**Task:**
Answer with the number of lines in the records that contain "white" and with nothing else.

Collected data
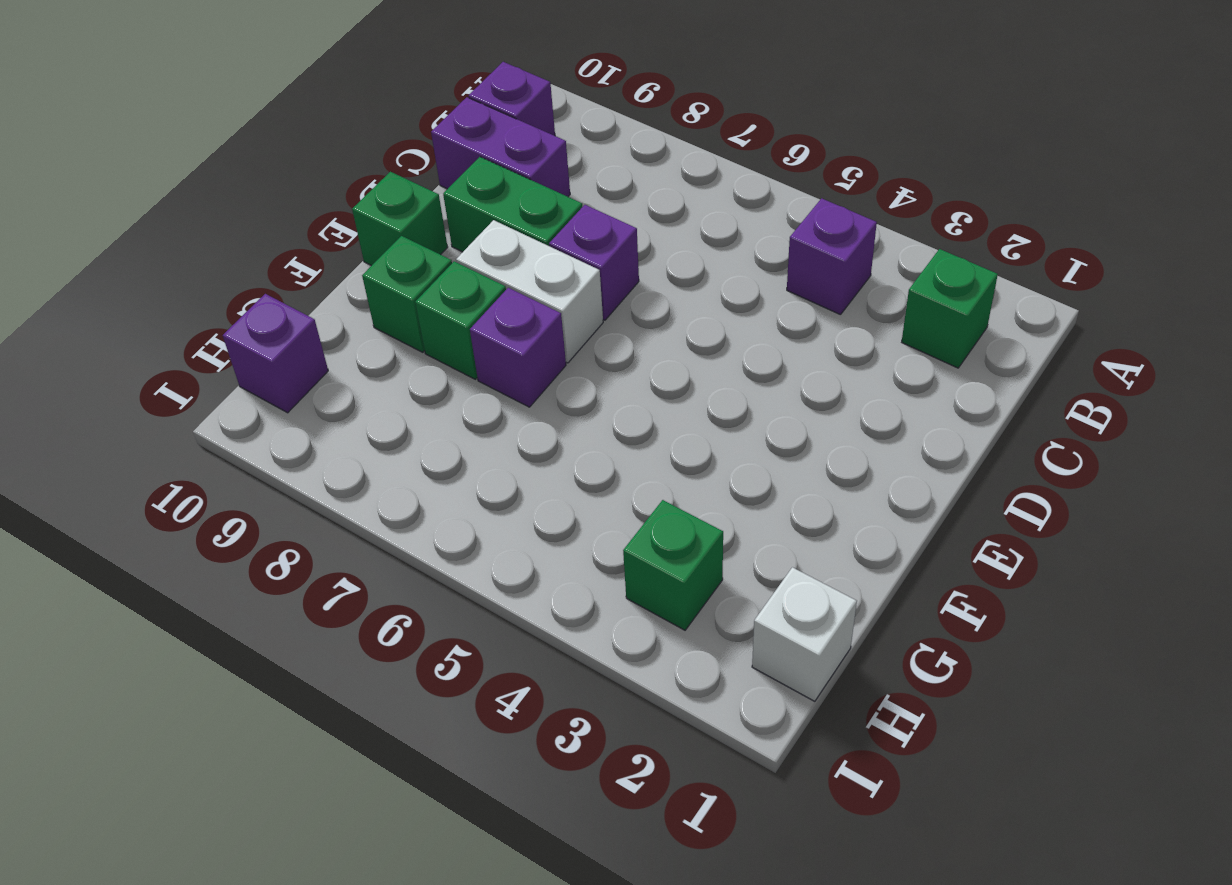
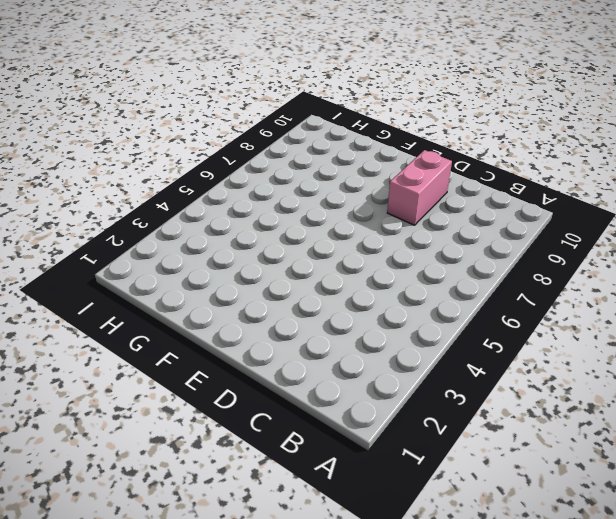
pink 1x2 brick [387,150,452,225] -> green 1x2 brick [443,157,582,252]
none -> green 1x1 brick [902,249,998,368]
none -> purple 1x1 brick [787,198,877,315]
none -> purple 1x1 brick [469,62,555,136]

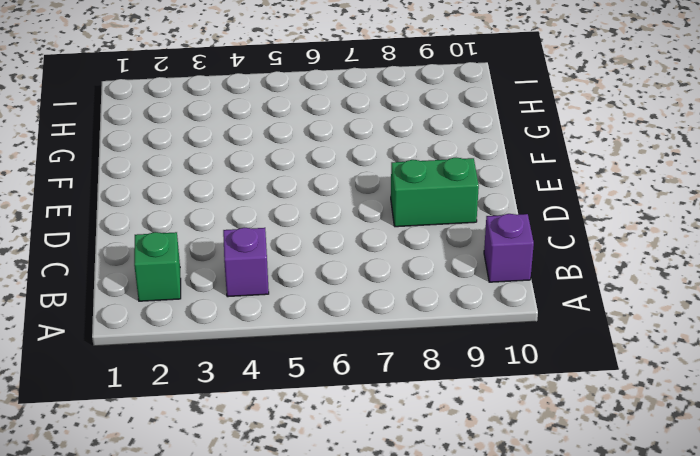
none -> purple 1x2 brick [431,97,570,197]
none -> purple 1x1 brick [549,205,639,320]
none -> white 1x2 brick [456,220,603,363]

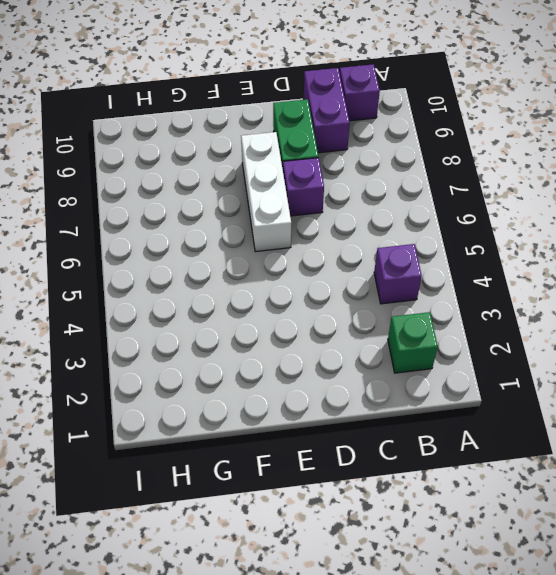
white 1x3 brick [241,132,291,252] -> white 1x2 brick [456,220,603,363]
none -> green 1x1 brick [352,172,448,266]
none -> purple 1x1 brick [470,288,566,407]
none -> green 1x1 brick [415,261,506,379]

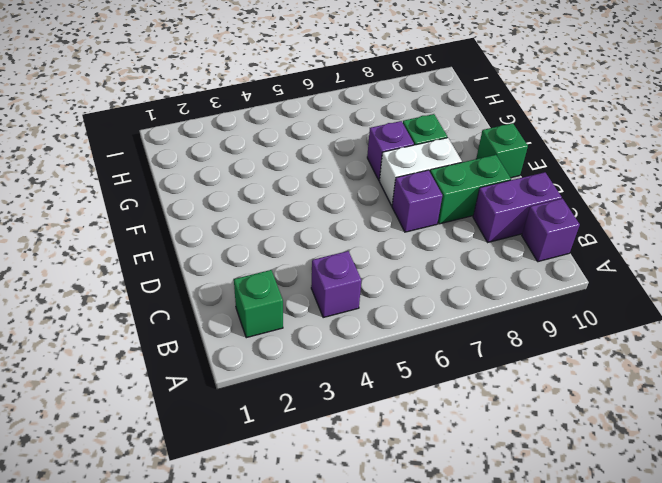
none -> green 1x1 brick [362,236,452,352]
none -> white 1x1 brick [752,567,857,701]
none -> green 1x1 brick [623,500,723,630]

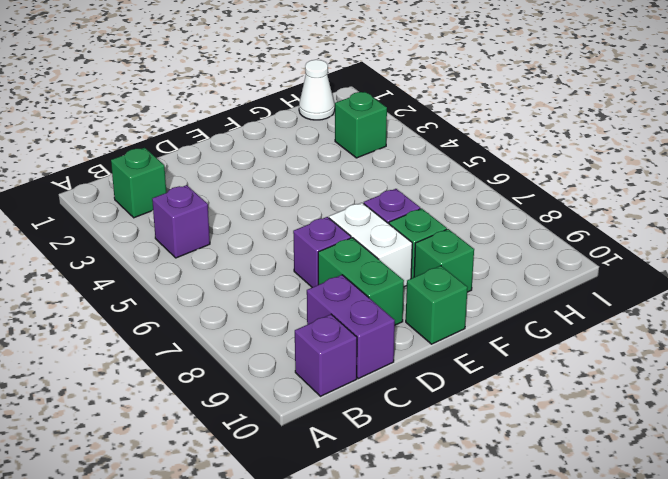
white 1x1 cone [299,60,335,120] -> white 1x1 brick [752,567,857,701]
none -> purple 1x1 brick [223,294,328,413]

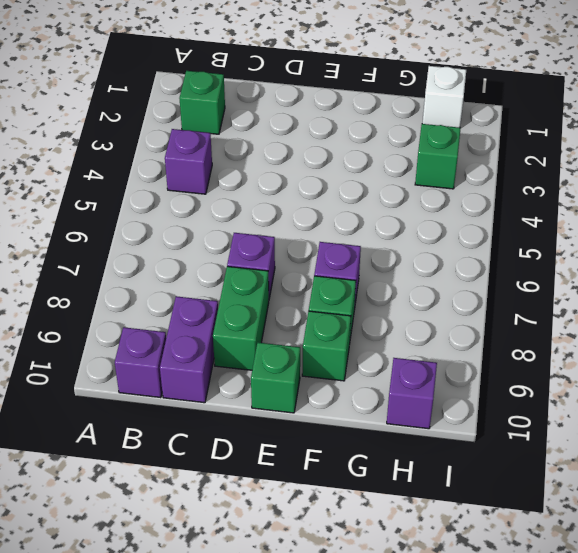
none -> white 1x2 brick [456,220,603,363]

**Result of this task:**
5